Segment Open

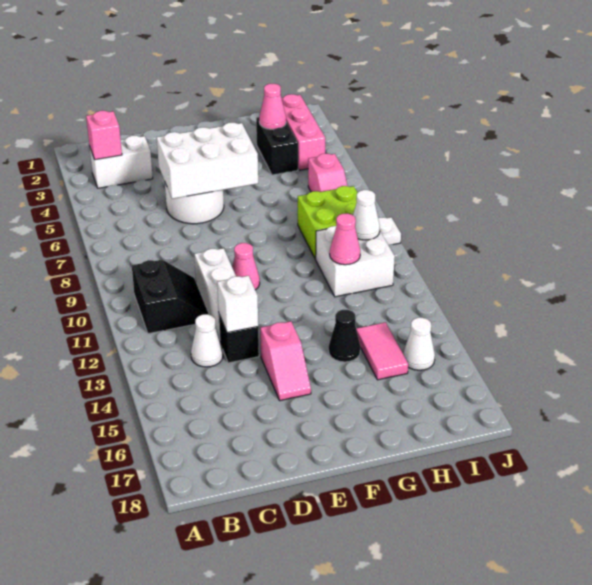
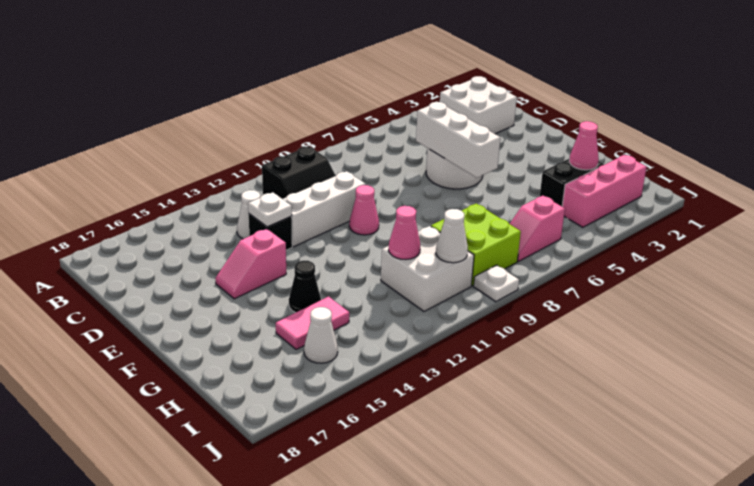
white brick B3:C3 level 1 -> white brick B2:C3 level 1
pink brick B3 level 2 -> none
white brick D5:F6 level 2 -> white brick D6:F6 level 2
white brick D13 level 2 -> white plate D13 level 2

Segment Closed

## Task objective
Return the listing above in full and without alteration, excluding its pictures.

## Exercise solution
white brick B3:C3 level 1 -> white brick B2:C3 level 1
pink brick B3 level 2 -> none
white brick D5:F6 level 2 -> white brick D6:F6 level 2
white brick D13 level 2 -> white plate D13 level 2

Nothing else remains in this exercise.